Your instructions: From the data that follows, print exactly the lines starting at the one containing "U201: XOR (in" and ending at the one containing "D4: diode (A GND, K AC2) -> none"; include both of them and nothing more.

Dataset:
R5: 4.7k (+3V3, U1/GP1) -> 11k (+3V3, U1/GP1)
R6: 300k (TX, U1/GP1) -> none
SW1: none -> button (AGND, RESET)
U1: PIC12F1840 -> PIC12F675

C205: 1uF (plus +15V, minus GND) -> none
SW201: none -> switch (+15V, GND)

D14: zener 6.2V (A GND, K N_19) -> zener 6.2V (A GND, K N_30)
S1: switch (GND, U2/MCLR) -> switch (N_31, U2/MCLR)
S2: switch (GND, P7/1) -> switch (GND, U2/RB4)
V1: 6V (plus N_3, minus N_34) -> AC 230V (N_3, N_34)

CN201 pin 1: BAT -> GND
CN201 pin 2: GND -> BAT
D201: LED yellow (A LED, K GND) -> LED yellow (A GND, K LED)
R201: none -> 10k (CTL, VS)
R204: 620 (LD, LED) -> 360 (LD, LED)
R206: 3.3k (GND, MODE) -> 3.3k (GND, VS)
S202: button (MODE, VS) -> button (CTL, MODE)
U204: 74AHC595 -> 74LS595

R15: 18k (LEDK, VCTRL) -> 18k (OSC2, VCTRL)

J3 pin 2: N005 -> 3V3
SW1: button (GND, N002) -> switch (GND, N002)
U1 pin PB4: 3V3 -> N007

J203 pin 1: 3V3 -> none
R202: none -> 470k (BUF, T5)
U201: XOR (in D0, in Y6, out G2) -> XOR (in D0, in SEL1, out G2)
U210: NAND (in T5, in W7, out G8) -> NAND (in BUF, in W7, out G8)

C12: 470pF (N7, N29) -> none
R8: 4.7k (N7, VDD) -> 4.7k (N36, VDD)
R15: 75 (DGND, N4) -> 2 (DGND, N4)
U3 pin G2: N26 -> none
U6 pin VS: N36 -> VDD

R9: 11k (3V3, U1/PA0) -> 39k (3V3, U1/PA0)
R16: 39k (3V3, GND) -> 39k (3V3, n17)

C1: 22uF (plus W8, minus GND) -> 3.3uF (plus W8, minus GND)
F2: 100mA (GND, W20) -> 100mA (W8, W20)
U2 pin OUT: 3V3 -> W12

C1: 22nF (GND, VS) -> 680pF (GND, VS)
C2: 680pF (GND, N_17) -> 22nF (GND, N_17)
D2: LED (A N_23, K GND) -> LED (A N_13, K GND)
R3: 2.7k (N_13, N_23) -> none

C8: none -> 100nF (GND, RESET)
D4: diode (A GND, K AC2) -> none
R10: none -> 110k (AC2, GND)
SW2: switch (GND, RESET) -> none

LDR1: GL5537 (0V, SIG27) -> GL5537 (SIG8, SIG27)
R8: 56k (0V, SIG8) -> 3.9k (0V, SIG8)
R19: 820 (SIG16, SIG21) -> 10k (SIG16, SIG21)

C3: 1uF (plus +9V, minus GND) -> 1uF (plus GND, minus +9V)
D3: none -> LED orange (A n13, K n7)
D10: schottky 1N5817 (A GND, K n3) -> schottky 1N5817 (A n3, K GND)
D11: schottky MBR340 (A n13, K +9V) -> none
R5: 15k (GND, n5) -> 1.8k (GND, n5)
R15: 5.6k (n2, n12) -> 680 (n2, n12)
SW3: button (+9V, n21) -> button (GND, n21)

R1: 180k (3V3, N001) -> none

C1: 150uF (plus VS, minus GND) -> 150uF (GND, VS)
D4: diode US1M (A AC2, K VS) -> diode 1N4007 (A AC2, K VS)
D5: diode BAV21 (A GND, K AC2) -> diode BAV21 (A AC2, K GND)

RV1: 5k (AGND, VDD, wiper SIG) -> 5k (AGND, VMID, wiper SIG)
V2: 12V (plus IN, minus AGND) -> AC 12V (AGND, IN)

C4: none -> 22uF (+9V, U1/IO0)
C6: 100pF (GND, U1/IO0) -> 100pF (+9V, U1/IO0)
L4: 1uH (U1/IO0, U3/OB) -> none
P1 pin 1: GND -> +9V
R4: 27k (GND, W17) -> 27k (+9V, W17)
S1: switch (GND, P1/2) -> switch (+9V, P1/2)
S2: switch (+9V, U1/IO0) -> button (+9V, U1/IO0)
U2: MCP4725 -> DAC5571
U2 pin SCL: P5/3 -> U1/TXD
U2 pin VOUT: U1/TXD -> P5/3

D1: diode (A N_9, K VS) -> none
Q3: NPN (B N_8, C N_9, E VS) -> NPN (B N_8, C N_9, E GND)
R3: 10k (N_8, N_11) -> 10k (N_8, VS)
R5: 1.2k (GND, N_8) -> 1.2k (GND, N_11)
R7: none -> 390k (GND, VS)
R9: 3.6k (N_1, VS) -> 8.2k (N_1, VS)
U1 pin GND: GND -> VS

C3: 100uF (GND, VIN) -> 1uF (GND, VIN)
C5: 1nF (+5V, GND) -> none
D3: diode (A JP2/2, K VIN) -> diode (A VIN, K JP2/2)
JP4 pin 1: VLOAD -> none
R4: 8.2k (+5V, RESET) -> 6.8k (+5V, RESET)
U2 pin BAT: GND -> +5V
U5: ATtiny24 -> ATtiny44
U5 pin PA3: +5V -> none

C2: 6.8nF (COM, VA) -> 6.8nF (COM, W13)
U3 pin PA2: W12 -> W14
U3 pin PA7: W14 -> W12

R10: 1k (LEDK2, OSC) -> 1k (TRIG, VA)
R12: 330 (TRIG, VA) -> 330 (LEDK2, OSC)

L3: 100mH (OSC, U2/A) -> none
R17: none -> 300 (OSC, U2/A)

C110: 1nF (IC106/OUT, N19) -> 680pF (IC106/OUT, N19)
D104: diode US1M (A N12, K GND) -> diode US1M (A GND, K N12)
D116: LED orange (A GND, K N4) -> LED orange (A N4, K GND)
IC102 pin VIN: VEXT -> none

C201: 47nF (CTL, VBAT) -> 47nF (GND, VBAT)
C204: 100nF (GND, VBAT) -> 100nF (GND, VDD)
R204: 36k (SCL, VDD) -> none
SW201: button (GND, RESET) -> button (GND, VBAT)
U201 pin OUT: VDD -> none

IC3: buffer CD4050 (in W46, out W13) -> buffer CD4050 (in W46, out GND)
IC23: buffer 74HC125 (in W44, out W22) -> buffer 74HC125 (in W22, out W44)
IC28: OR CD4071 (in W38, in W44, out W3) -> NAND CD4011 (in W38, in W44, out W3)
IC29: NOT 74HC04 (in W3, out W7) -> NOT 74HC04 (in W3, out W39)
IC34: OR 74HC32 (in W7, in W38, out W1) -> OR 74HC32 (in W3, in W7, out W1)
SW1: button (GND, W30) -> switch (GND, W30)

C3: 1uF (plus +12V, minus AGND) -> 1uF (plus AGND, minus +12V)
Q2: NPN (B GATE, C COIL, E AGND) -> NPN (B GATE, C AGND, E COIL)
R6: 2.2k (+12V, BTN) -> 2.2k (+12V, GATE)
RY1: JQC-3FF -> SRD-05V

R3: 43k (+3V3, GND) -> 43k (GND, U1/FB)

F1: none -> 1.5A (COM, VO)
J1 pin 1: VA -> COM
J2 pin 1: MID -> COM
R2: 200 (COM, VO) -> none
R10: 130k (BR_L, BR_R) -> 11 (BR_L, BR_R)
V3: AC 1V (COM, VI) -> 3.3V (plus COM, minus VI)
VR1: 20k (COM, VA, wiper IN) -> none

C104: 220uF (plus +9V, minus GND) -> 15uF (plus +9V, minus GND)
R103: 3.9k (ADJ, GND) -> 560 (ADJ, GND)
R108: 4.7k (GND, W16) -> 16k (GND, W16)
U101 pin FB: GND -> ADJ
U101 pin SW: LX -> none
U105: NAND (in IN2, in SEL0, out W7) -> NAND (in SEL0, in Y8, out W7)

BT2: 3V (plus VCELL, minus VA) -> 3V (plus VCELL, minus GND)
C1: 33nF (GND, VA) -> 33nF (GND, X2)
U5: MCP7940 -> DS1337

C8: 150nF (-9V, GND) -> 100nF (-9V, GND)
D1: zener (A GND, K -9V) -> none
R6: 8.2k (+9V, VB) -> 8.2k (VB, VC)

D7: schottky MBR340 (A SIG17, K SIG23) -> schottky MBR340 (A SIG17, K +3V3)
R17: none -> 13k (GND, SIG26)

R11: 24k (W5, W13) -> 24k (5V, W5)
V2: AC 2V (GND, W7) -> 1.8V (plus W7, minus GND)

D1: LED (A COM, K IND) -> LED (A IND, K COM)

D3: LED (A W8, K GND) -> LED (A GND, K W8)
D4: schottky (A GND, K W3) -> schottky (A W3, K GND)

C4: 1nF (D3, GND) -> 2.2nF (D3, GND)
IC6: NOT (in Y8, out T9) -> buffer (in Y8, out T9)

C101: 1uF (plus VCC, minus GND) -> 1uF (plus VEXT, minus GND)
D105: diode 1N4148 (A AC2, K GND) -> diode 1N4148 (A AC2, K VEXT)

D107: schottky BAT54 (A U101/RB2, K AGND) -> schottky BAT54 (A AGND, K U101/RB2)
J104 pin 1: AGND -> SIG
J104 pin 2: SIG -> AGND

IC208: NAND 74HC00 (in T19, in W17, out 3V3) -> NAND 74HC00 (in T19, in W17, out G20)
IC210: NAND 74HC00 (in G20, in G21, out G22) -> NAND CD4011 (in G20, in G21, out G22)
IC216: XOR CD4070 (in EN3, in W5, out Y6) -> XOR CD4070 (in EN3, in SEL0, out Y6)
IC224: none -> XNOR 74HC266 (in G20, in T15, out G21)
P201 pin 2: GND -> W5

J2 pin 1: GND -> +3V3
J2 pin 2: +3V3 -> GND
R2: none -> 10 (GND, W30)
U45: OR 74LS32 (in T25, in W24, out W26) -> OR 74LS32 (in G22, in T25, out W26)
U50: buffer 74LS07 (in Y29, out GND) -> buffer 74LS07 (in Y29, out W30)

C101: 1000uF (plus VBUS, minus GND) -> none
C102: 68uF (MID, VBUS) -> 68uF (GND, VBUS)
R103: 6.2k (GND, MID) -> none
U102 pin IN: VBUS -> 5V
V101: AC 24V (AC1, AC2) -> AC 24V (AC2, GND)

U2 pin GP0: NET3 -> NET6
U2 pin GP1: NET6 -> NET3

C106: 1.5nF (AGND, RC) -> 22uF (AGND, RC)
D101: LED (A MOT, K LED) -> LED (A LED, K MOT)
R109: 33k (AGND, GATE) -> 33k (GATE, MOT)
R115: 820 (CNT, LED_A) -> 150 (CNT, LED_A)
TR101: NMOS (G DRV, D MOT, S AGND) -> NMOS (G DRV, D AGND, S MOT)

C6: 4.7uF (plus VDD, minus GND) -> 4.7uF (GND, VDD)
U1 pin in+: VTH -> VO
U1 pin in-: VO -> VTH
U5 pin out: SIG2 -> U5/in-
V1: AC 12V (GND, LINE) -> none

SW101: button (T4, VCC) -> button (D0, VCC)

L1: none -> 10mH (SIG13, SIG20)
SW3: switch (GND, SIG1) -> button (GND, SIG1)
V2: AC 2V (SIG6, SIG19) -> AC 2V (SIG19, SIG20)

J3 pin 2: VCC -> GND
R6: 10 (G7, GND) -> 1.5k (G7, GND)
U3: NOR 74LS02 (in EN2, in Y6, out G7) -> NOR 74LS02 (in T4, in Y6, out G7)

Answer:
U201: XOR (in D0, in Y6, out G2) -> XOR (in D0, in SEL1, out G2)
U210: NAND (in T5, in W7, out G8) -> NAND (in BUF, in W7, out G8)

C12: 470pF (N7, N29) -> none
R8: 4.7k (N7, VDD) -> 4.7k (N36, VDD)
R15: 75 (DGND, N4) -> 2 (DGND, N4)
U3 pin G2: N26 -> none
U6 pin VS: N36 -> VDD

R9: 11k (3V3, U1/PA0) -> 39k (3V3, U1/PA0)
R16: 39k (3V3, GND) -> 39k (3V3, n17)

C1: 22uF (plus W8, minus GND) -> 3.3uF (plus W8, minus GND)
F2: 100mA (GND, W20) -> 100mA (W8, W20)
U2 pin OUT: 3V3 -> W12

C1: 22nF (GND, VS) -> 680pF (GND, VS)
C2: 680pF (GND, N_17) -> 22nF (GND, N_17)
D2: LED (A N_23, K GND) -> LED (A N_13, K GND)
R3: 2.7k (N_13, N_23) -> none

C8: none -> 100nF (GND, RESET)
D4: diode (A GND, K AC2) -> none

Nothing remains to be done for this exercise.